Excerpt from a dataset:
"""
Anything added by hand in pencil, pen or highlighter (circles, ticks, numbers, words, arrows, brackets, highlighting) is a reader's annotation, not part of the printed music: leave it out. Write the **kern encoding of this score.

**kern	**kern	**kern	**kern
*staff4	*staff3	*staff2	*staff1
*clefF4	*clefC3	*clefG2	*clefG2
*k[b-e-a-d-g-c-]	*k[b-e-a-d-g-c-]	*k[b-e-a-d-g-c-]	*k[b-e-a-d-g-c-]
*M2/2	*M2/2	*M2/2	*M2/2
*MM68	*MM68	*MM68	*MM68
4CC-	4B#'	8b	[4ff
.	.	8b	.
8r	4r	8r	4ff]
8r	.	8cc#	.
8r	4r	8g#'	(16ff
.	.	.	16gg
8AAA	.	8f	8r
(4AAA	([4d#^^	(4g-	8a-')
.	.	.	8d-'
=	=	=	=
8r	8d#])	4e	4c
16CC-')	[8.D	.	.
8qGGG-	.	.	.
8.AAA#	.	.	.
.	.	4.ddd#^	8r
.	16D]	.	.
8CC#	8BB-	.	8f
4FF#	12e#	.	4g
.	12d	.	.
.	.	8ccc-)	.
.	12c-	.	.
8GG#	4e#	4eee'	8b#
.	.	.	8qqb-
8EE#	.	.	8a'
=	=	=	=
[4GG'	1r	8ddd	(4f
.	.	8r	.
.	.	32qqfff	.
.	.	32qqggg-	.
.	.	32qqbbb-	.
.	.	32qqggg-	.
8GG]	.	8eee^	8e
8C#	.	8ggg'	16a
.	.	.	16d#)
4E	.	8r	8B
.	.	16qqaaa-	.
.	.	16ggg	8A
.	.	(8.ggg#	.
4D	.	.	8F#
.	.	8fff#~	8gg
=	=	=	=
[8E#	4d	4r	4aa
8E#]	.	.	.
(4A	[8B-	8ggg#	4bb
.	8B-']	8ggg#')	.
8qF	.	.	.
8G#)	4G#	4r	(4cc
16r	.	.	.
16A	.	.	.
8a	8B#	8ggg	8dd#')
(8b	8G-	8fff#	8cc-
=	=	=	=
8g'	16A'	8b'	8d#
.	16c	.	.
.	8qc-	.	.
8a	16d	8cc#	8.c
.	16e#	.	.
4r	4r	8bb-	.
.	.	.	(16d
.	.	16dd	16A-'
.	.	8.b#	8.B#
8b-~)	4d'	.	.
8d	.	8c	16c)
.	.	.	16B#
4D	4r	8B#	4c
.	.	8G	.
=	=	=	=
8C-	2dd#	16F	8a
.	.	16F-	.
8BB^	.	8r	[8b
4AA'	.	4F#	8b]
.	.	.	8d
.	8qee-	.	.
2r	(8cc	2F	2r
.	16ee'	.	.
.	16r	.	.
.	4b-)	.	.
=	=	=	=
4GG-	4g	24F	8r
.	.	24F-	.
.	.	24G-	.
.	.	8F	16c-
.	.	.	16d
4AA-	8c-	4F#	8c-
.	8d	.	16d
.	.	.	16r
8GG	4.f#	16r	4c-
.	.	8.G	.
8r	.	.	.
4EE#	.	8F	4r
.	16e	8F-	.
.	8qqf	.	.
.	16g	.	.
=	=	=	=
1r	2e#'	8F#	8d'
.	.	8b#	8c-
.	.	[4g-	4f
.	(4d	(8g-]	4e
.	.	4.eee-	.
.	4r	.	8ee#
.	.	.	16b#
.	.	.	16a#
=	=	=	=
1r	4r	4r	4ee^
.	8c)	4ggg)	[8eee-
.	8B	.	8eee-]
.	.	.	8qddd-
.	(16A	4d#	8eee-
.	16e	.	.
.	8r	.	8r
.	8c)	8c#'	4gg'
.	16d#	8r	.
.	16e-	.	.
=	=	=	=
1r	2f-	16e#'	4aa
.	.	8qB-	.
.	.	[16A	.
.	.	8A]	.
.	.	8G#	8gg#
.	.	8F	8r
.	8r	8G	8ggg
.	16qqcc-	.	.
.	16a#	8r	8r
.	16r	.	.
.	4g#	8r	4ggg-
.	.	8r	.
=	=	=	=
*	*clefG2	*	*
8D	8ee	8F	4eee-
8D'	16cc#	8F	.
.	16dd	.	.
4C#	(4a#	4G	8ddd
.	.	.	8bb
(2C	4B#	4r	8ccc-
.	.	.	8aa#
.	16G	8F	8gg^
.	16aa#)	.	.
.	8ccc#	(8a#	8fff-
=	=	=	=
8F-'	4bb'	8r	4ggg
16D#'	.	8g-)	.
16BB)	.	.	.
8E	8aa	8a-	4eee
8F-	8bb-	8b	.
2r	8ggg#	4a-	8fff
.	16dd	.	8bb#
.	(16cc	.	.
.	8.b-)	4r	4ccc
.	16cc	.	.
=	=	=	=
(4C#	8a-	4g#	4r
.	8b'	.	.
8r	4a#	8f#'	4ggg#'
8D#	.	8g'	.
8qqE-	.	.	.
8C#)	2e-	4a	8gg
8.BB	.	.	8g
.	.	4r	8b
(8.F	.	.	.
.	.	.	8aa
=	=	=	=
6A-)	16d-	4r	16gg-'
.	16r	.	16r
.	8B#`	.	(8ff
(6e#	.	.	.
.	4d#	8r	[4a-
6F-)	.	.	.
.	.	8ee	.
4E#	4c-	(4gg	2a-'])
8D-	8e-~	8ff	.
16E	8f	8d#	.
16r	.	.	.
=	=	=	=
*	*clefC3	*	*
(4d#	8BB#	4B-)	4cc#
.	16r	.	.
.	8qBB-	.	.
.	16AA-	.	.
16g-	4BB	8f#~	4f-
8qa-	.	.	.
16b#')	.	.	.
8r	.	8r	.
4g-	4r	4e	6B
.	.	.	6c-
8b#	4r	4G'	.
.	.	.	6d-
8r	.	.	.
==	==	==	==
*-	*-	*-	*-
"""
# DIRECTIONS FOR THIS TASK:
Return each line above that contains the string "kern", treating uppercase and lowercase letters as distinct.

# SOLUTION FOR THIS TASK:
Anything added by hand in pencil, pen or highlighter (circles, ticks, numbers, words, arrows, brackets, highlighting) is a reader's annotation, not part of the printed music: leave it out. Write the **kern encoding of this score.
**kern	**kern	**kern	**kern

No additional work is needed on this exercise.